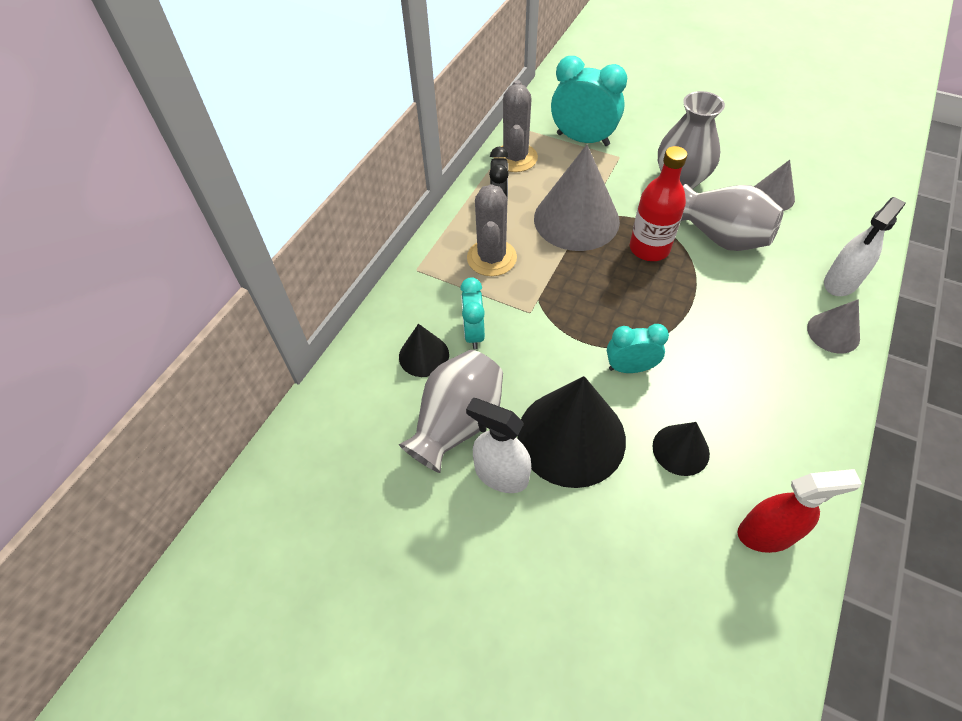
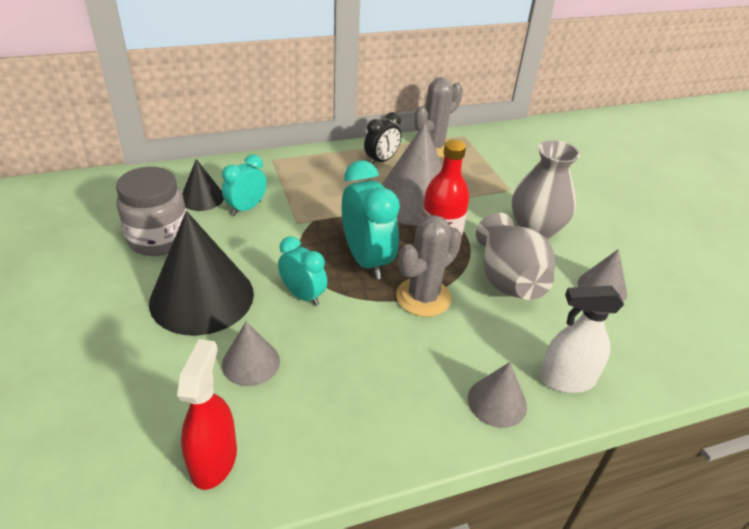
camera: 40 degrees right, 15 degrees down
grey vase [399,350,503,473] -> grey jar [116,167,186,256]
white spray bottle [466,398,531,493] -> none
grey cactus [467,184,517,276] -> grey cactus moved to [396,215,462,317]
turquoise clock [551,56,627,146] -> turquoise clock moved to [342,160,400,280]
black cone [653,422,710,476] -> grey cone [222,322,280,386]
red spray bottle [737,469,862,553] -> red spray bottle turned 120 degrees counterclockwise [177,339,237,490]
...
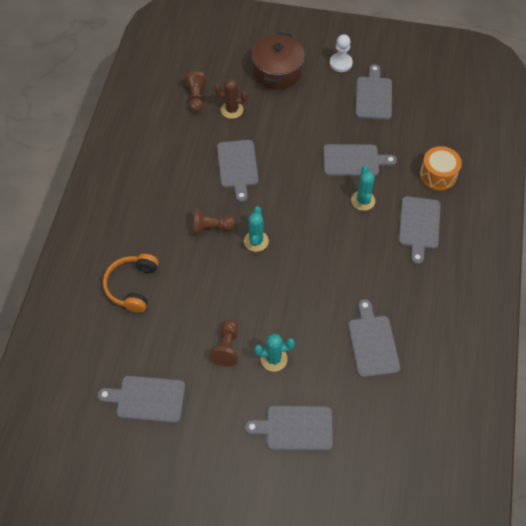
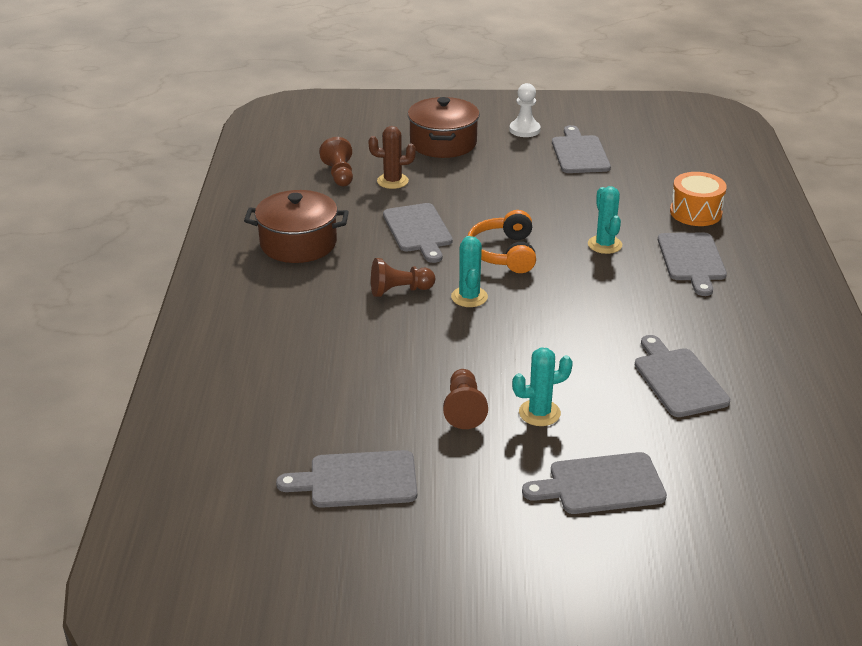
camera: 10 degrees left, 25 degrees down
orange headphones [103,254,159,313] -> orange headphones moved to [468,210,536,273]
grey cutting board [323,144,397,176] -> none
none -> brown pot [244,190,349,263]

**Problem description:** Could you return every line from the entries above in which the string "degrees" occurs?

**Response box:**
camera: 40 degrees right, 15 degrees down
red spray bottle [737,469,862,553] -> red spray bottle turned 120 degrees counterclockwise [177,339,237,490]
camera: 10 degrees left, 25 degrees down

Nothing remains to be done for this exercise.